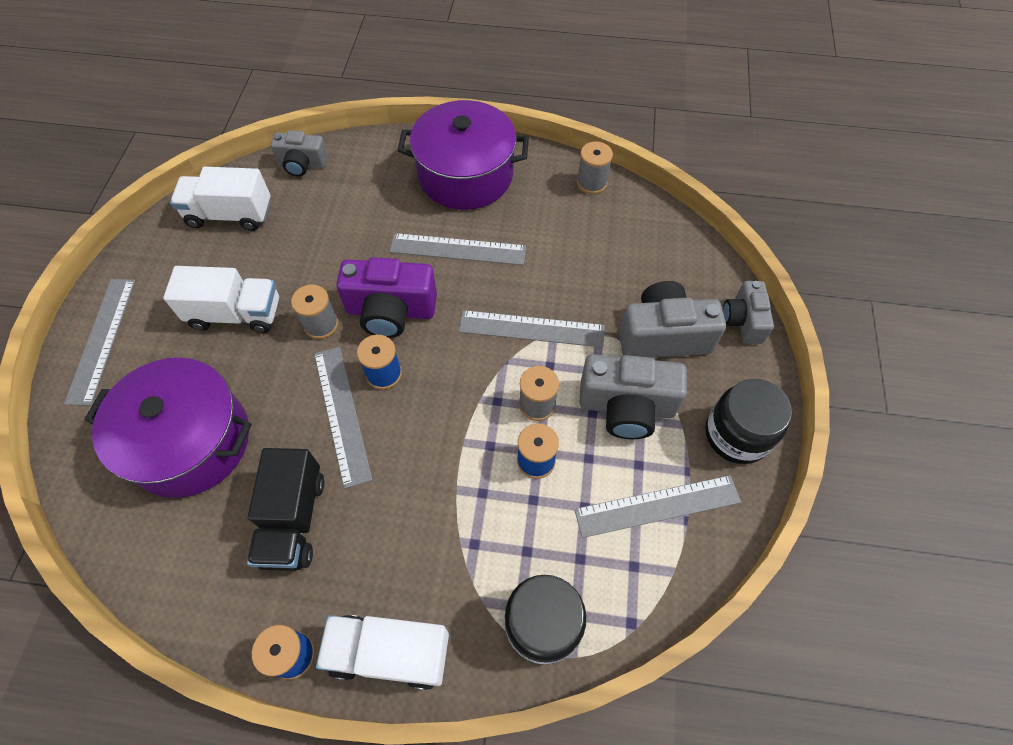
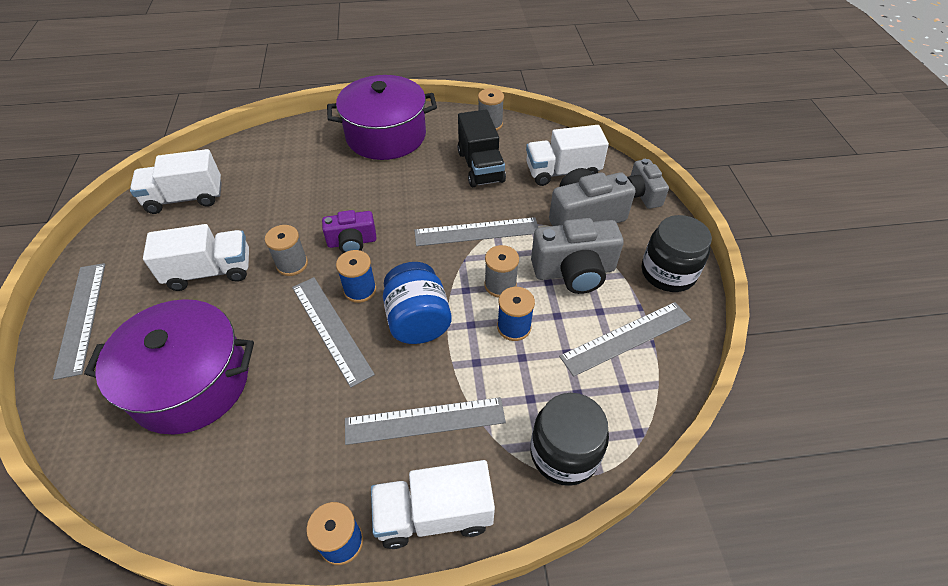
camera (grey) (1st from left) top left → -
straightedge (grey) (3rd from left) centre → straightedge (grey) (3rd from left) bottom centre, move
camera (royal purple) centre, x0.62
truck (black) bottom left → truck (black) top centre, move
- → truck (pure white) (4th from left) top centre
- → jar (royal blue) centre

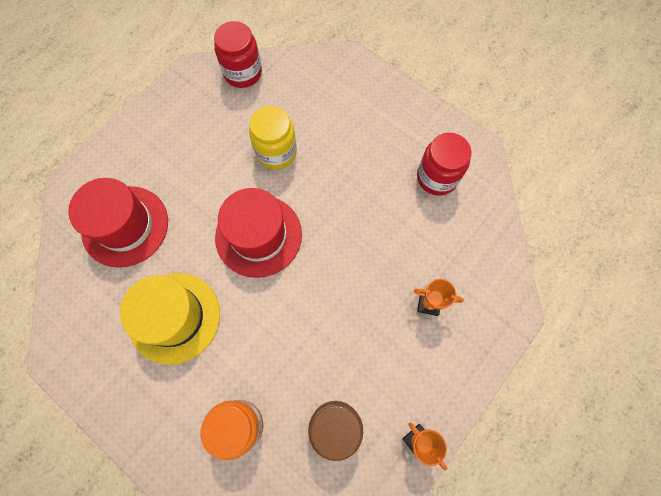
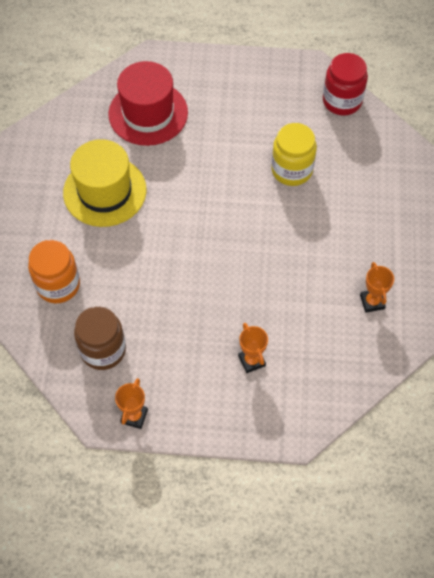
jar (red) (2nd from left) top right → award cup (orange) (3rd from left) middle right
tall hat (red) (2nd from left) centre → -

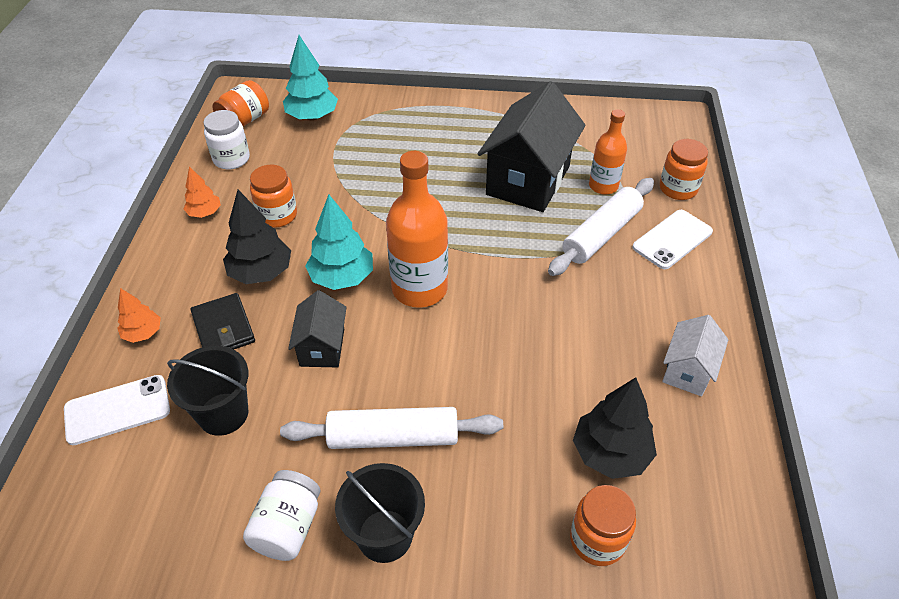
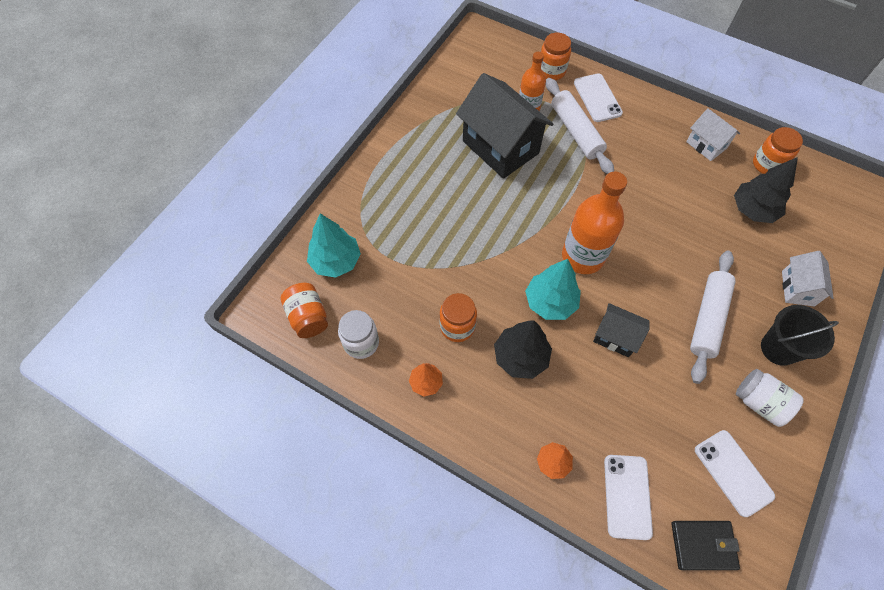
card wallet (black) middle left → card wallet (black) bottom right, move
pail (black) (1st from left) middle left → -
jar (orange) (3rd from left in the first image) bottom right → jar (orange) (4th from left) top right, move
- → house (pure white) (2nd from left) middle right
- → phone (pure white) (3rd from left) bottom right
━━━━━━━━━━
WHAT NEEDS TO BE DONE: Note every line in the material with "truck" and copy it.

FINISHED TASK:
truck (black) bottom left → truck (black) top centre, move
- → truck (pure white) (4th from left) top centre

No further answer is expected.